§ PROMPT: Look through the data below for the string "moved", and copy every line where it turns up.
[DATA SUPPLIED]
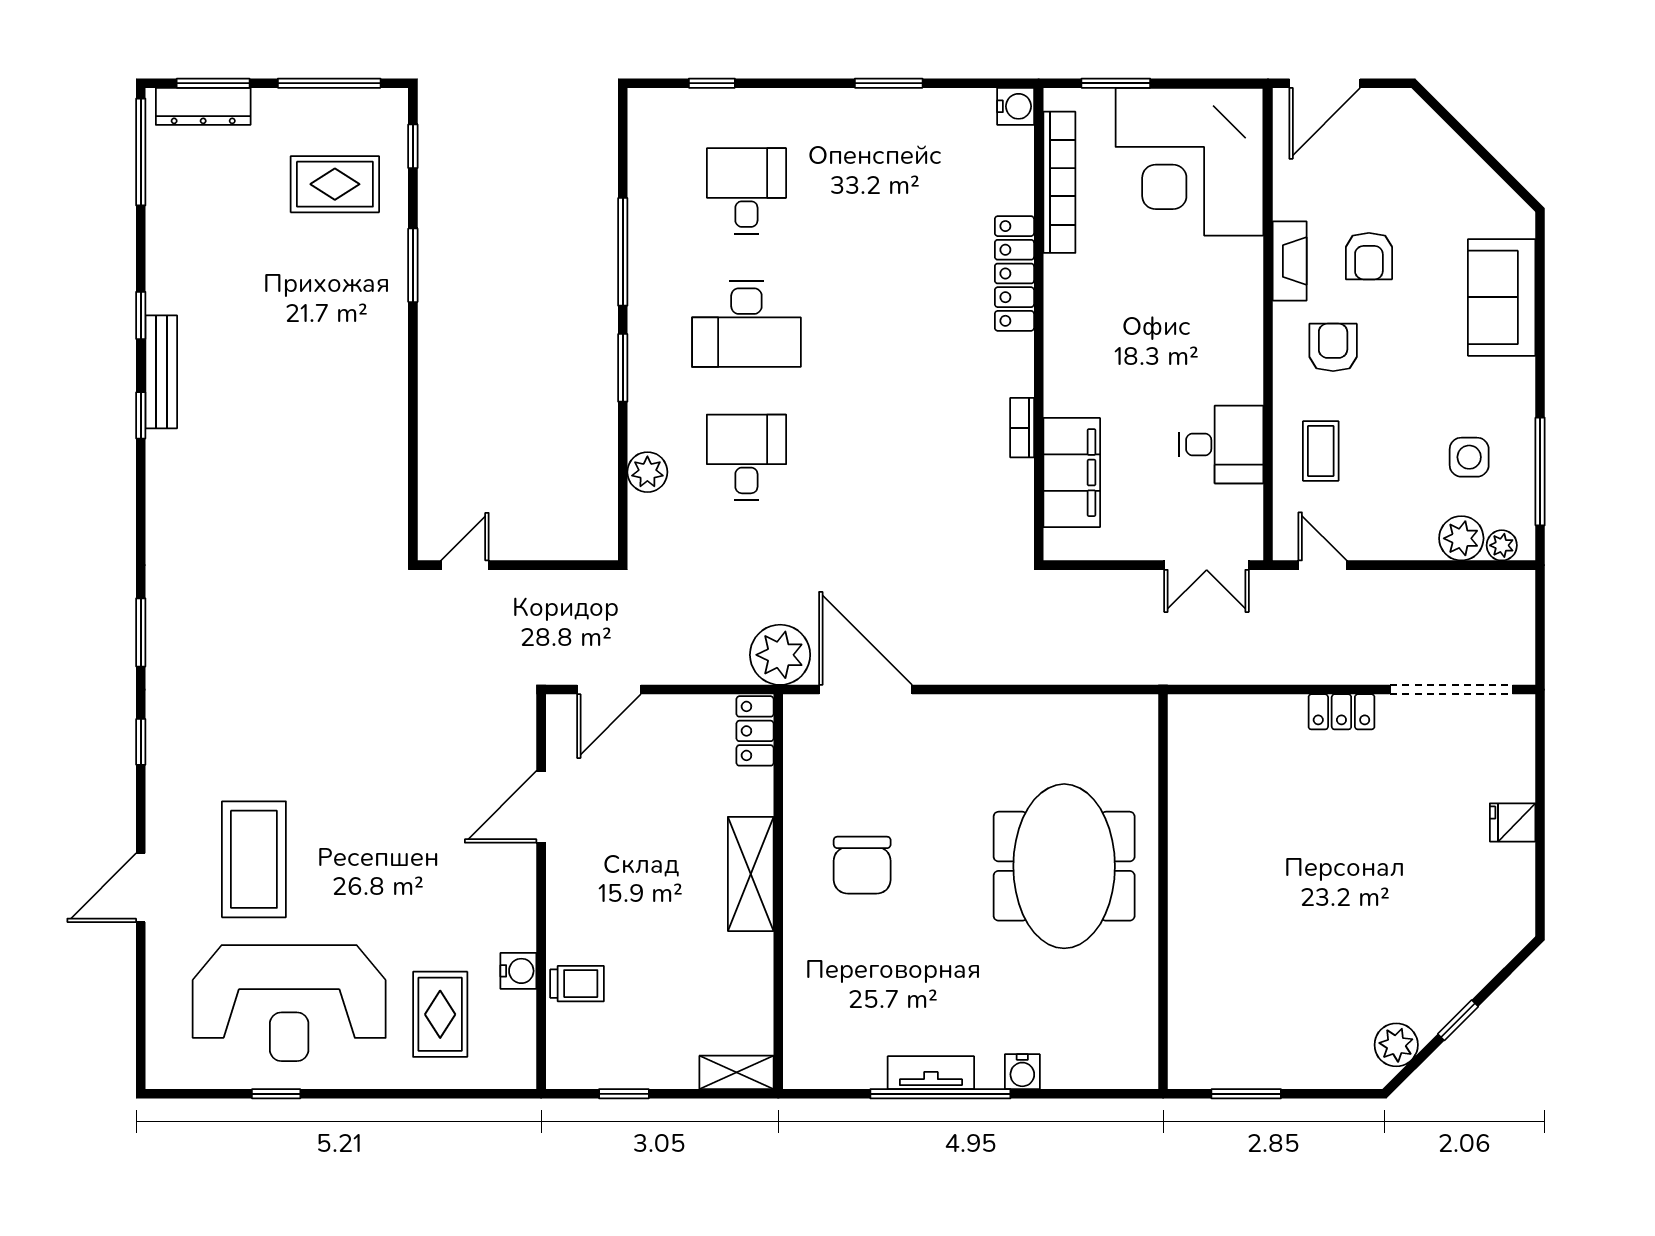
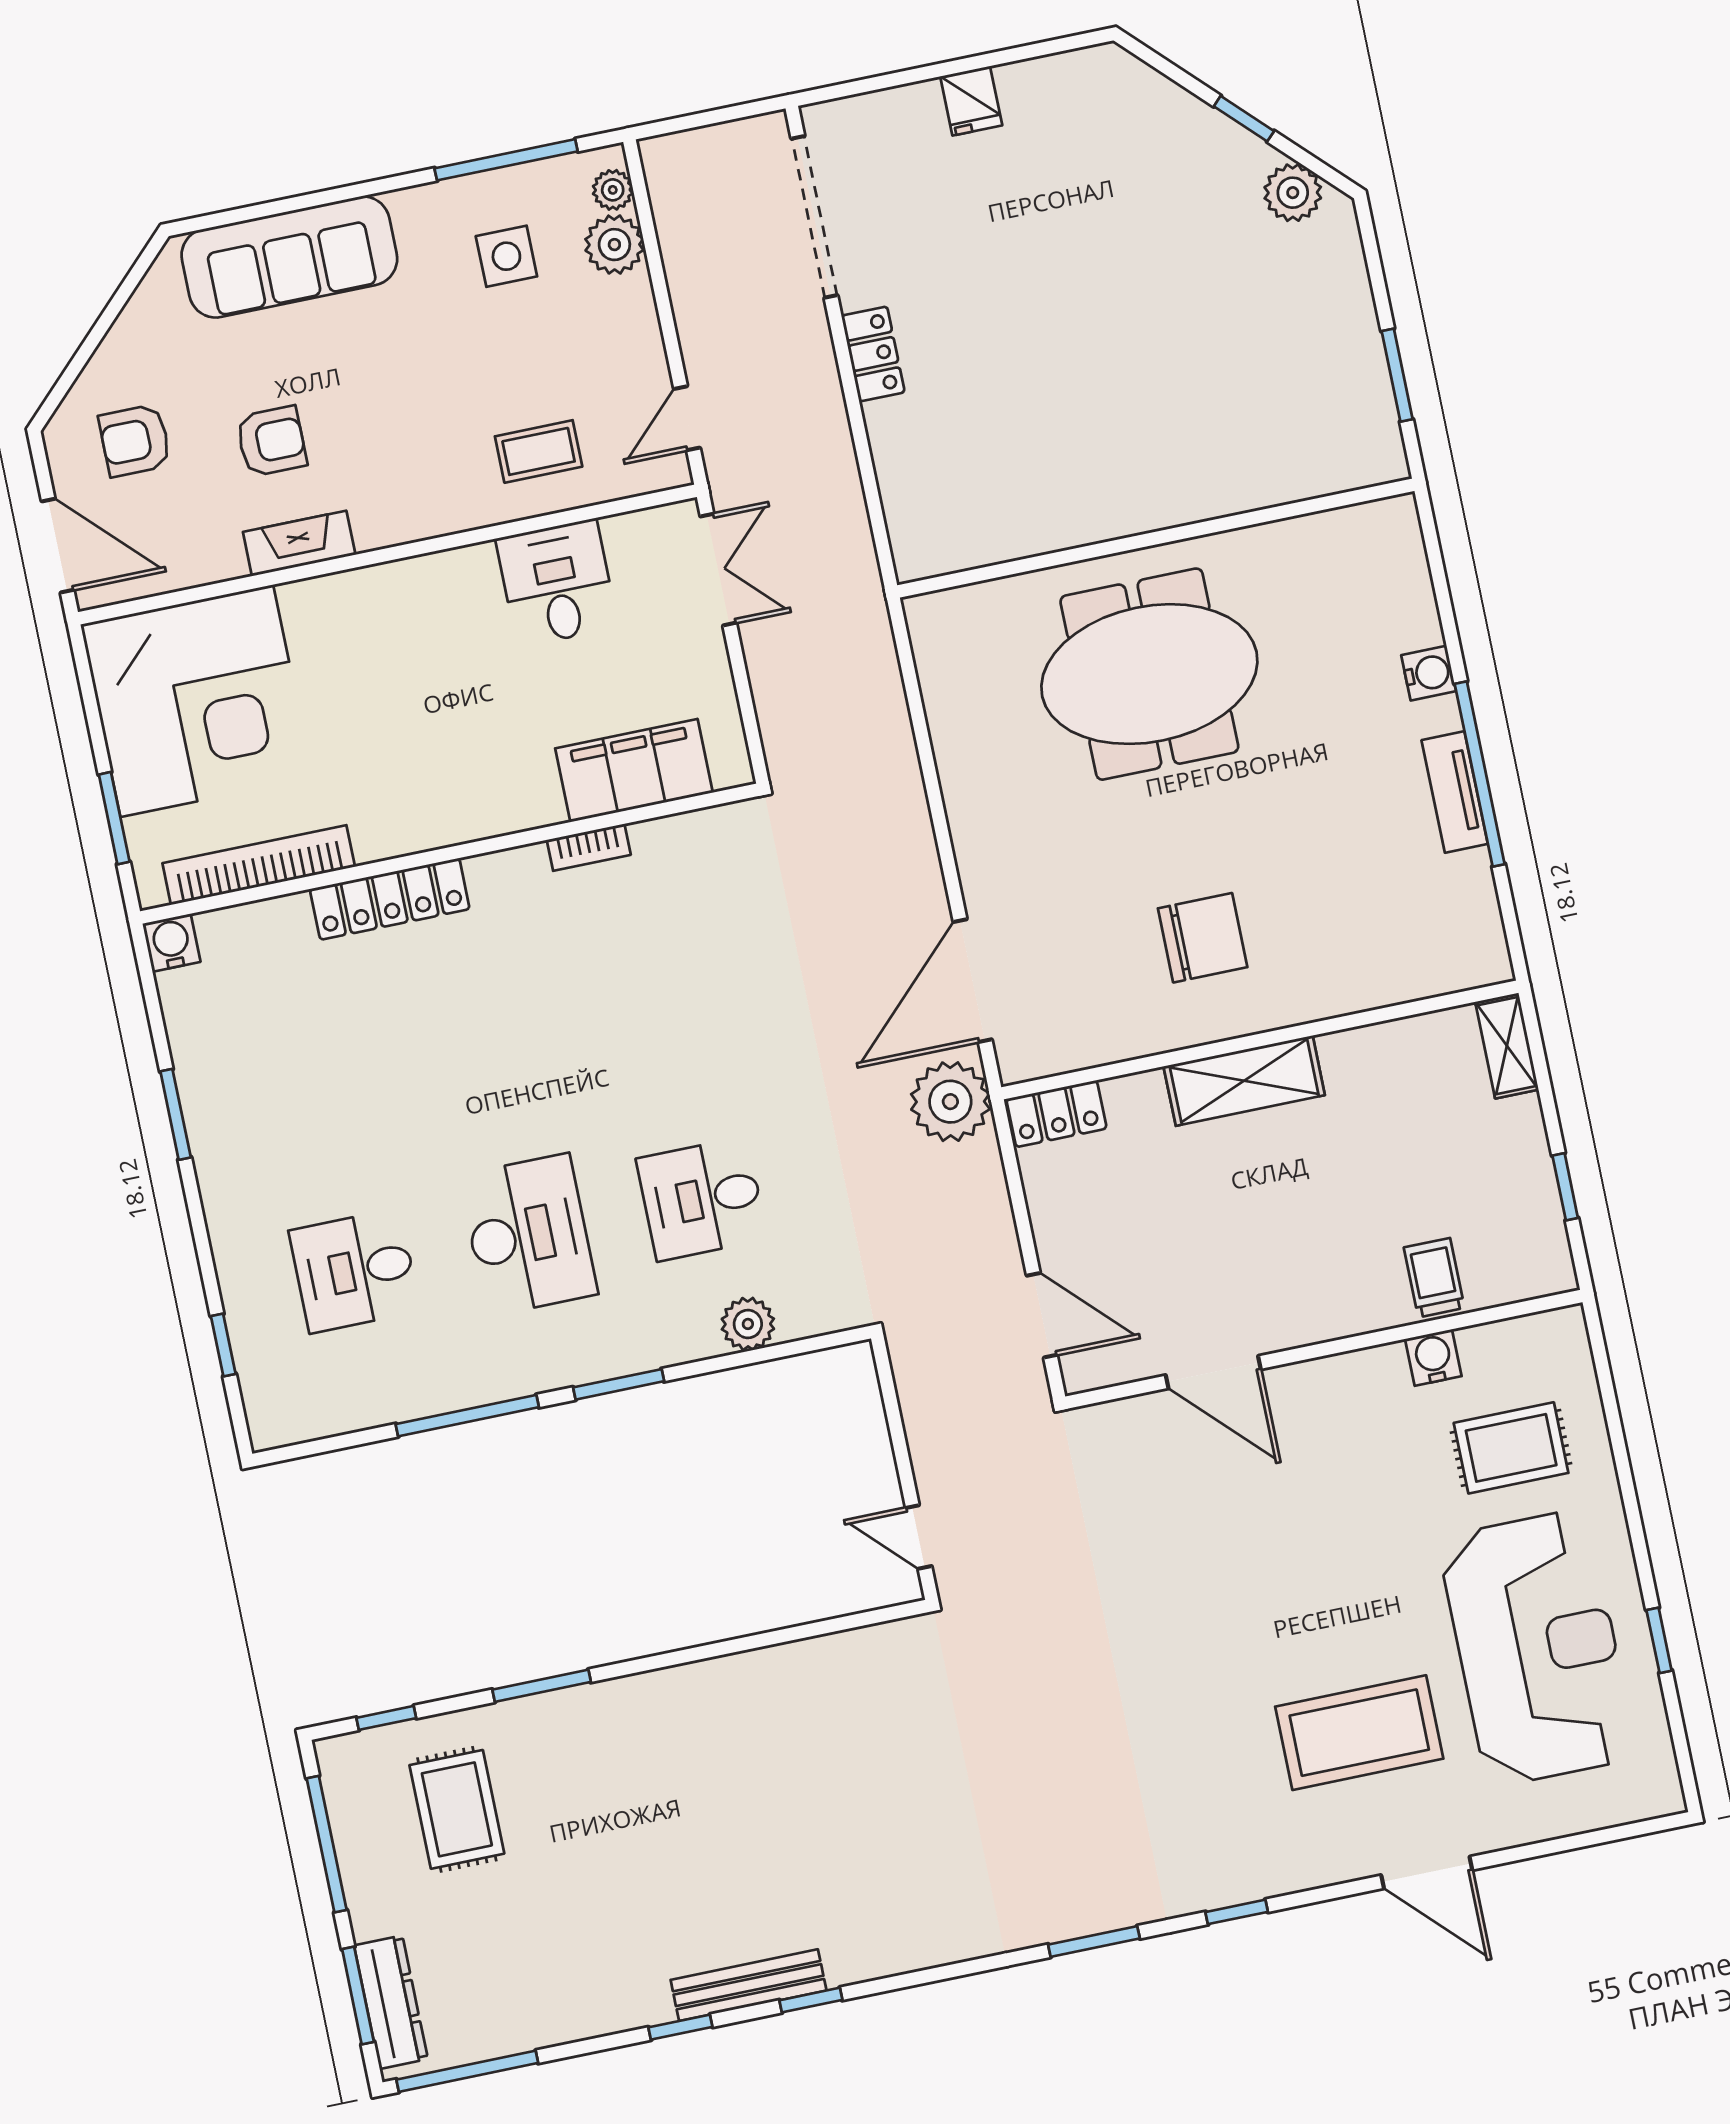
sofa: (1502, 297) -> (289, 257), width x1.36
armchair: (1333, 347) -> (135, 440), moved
[/DATA SUPPLIED]
[DATA SUPPLIED]
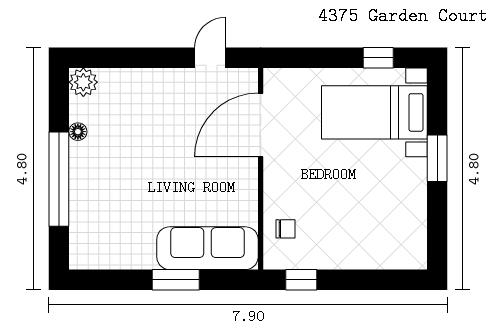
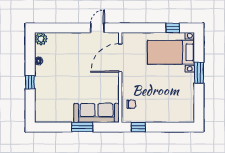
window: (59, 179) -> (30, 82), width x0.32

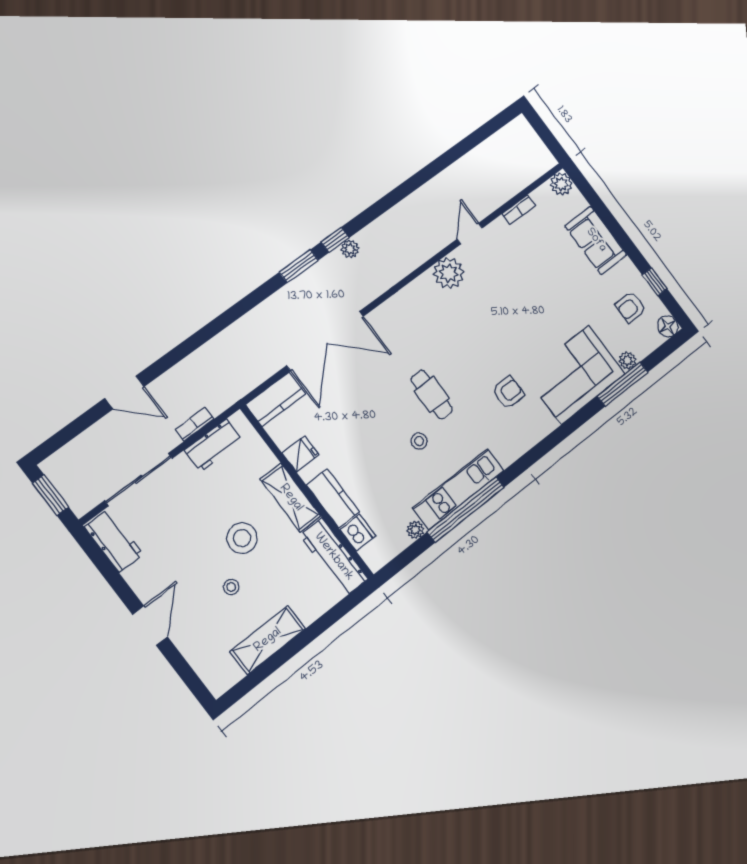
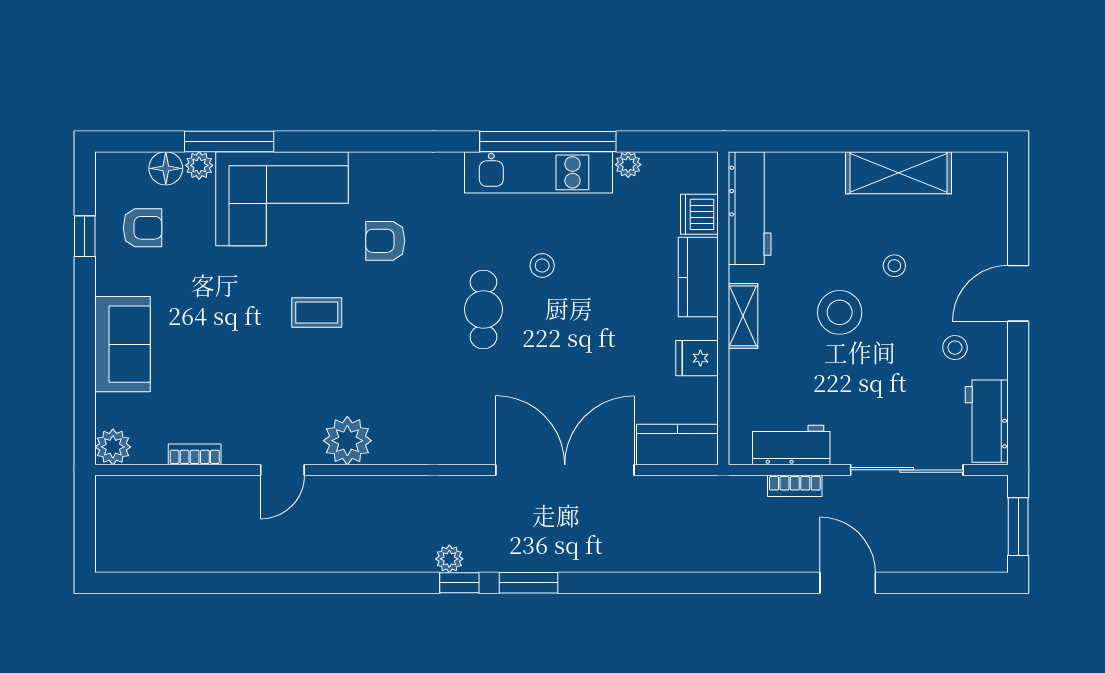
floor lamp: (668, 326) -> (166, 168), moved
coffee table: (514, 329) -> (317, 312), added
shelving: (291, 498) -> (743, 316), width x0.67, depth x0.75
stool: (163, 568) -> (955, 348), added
[/DATA SUPPLIED]
§ PROBLEM SOLUTION:
armchair: (1333, 347) -> (135, 440), moved
floor lamp: (668, 326) -> (166, 168), moved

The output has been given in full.